- [PROBLEM DESCRIPTION]
Down to the final line, return the records unchanged.

※

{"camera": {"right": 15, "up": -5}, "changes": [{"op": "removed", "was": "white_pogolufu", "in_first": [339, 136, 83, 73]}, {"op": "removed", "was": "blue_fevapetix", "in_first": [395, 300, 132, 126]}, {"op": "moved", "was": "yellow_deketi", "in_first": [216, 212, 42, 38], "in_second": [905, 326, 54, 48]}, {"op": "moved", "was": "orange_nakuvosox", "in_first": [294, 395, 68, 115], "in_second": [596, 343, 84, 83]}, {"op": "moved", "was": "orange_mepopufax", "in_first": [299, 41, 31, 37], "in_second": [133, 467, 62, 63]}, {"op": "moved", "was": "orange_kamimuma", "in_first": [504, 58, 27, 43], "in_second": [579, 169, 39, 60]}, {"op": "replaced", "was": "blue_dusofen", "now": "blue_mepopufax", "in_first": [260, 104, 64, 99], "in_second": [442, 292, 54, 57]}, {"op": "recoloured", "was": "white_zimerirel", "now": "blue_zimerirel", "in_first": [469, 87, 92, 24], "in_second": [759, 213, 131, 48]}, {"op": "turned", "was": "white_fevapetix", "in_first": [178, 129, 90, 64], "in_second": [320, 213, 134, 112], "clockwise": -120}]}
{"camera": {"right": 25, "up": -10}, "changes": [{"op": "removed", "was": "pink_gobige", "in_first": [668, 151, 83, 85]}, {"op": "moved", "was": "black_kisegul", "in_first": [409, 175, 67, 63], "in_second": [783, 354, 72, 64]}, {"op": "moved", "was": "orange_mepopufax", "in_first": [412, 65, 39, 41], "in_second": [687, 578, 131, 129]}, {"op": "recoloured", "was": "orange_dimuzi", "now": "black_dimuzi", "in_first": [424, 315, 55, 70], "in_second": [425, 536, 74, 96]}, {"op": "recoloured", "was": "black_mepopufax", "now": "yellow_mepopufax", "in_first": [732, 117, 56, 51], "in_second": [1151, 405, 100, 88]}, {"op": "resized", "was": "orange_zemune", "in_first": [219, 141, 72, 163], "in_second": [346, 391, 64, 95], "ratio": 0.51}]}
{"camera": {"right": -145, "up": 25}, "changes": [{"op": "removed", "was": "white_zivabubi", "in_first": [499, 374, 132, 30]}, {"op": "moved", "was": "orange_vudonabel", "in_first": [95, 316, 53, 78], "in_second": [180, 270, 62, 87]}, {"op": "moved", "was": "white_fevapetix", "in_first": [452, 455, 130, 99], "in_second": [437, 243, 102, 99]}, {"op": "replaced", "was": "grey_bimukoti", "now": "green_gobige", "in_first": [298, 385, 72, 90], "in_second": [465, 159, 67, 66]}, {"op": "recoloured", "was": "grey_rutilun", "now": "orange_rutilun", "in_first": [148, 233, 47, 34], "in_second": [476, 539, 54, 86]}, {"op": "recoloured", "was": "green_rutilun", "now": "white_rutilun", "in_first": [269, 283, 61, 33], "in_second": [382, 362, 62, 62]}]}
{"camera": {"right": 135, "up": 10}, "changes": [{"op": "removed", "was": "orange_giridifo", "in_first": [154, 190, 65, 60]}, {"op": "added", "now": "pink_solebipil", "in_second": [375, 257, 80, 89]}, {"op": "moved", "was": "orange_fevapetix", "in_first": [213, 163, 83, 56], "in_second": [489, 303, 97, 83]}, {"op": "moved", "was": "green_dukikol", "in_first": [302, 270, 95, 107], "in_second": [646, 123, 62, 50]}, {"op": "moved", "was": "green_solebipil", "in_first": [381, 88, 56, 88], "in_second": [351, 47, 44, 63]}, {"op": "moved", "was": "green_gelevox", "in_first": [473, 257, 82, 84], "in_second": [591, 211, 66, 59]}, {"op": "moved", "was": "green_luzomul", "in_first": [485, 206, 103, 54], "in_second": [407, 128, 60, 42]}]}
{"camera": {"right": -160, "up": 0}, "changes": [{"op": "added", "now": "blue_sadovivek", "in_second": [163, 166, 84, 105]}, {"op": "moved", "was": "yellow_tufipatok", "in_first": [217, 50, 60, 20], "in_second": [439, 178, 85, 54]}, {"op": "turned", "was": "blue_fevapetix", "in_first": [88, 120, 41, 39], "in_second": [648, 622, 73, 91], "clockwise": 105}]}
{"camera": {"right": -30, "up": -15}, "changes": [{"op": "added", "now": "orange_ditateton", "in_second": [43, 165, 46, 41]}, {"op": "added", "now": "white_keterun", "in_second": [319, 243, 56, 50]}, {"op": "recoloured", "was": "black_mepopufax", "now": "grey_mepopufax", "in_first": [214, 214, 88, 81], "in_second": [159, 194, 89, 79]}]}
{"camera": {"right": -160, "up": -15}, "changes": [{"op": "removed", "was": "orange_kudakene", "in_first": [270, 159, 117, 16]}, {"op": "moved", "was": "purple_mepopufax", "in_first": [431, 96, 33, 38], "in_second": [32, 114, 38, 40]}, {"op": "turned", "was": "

※

- [WRITTEN RESPONSE]
{"camera": {"right": 15, "up": -5}, "changes": [{"op": "removed", "was": "white_pogolufu", "in_first": [339, 136, 83, 73]}, {"op": "removed", "was": "blue_fevapetix", "in_first": [395, 300, 132, 126]}, {"op": "moved", "was": "yellow_deketi", "in_first": [216, 212, 42, 38], "in_second": [905, 326, 54, 48]}, {"op": "moved", "was": "orange_nakuvosox", "in_first": [294, 395, 68, 115], "in_second": [596, 343, 84, 83]}, {"op": "moved", "was": "orange_mepopufax", "in_first": [299, 41, 31, 37], "in_second": [133, 467, 62, 63]}, {"op": "moved", "was": "orange_kamimuma", "in_first": [504, 58, 27, 43], "in_second": [579, 169, 39, 60]}, {"op": "replaced", "was": "blue_dusofen", "now": "blue_mepopufax", "in_first": [260, 104, 64, 99], "in_second": [442, 292, 54, 57]}, {"op": "recoloured", "was": "white_zimerirel", "now": "blue_zimerirel", "in_first": [469, 87, 92, 24], "in_second": [759, 213, 131, 48]}, {"op": "turned", "was": "white_fevapetix", "in_first": [178, 129, 90, 64], "in_second": [320, 213, 134, 112], "clockwise": -120}]}
{"camera": {"right": 25, "up": -10}, "changes": [{"op": "removed", "was": "pink_gobige", "in_first": [668, 151, 83, 85]}, {"op": "moved", "was": "black_kisegul", "in_first": [409, 175, 67, 63], "in_second": [783, 354, 72, 64]}, {"op": "moved", "was": "orange_mepopufax", "in_first": [412, 65, 39, 41], "in_second": [687, 578, 131, 129]}, {"op": "recoloured", "was": "orange_dimuzi", "now": "black_dimuzi", "in_first": [424, 315, 55, 70], "in_second": [425, 536, 74, 96]}, {"op": "recoloured", "was": "black_mepopufax", "now": "yellow_mepopufax", "in_first": [732, 117, 56, 51], "in_second": [1151, 405, 100, 88]}, {"op": "resized", "was": "orange_zemune", "in_first": [219, 141, 72, 163], "in_second": [346, 391, 64, 95], "ratio": 0.51}]}
{"camera": {"right": -145, "up": 25}, "changes": [{"op": "removed", "was": "white_zivabubi", "in_first": [499, 374, 132, 30]}, {"op": "moved", "was": "orange_vudonabel", "in_first": [95, 316, 53, 78], "in_second": [180, 270, 62, 87]}, {"op": "moved", "was": "white_fevapetix", "in_first": [452, 455, 130, 99], "in_second": [437, 243, 102, 99]}, {"op": "replaced", "was": "grey_bimukoti", "now": "green_gobige", "in_first": [298, 385, 72, 90], "in_second": [465, 159, 67, 66]}, {"op": "recoloured", "was": "grey_rutilun", "now": "orange_rutilun", "in_first": [148, 233, 47, 34], "in_second": [476, 539, 54, 86]}, {"op": "recoloured", "was": "green_rutilun", "now": "white_rutilun", "in_first": [269, 283, 61, 33], "in_second": [382, 362, 62, 62]}]}
{"camera": {"right": 135, "up": 10}, "changes": [{"op": "removed", "was": "orange_giridifo", "in_first": [154, 190, 65, 60]}, {"op": "added", "now": "pink_solebipil", "in_second": [375, 257, 80, 89]}, {"op": "moved", "was": "orange_fevapetix", "in_first": [213, 163, 83, 56], "in_second": [489, 303, 97, 83]}, {"op": "moved", "was": "green_dukikol", "in_first": [302, 270, 95, 107], "in_second": [646, 123, 62, 50]}, {"op": "moved", "was": "green_solebipil", "in_first": [381, 88, 56, 88], "in_second": [351, 47, 44, 63]}, {"op": "moved", "was": "green_gelevox", "in_first": [473, 257, 82, 84], "in_second": [591, 211, 66, 59]}, {"op": "moved", "was": "green_luzomul", "in_first": [485, 206, 103, 54], "in_second": [407, 128, 60, 42]}]}
{"camera": {"right": -160, "up": 0}, "changes": [{"op": "added", "now": "blue_sadovivek", "in_second": [163, 166, 84, 105]}, {"op": "moved", "was": "yellow_tufipatok", "in_first": [217, 50, 60, 20], "in_second": [439, 178, 85, 54]}, {"op": "turned", "was": "blue_fevapetix", "in_first": [88, 120, 41, 39], "in_second": [648, 622, 73, 91], "clockwise": 105}]}
{"camera": {"right": -30, "up": -15}, "changes": [{"op": "added", "now": "orange_ditateton", "in_second": [43, 165, 46, 41]}, {"op": "added", "now": "white_keterun", "in_second": [319, 243, 56, 50]}, {"op": "recoloured", "was": "black_mepopufax", "now": "grey_mepopufax", "in_first": [214, 214, 88, 81], "in_second": [159, 194, 89, 79]}]}
{"camera": {"right": -160, "up": -15}, "changes": [{"op": "removed", "was": "orange_kudakene", "in_first": [270, 159, 117, 16]}, {"op": "moved", "was": "purple_mepopufax", "in_first": [431, 96, 33, 38], "in_second": [32, 114, 38, 40]}, {"op": "turned", "was": "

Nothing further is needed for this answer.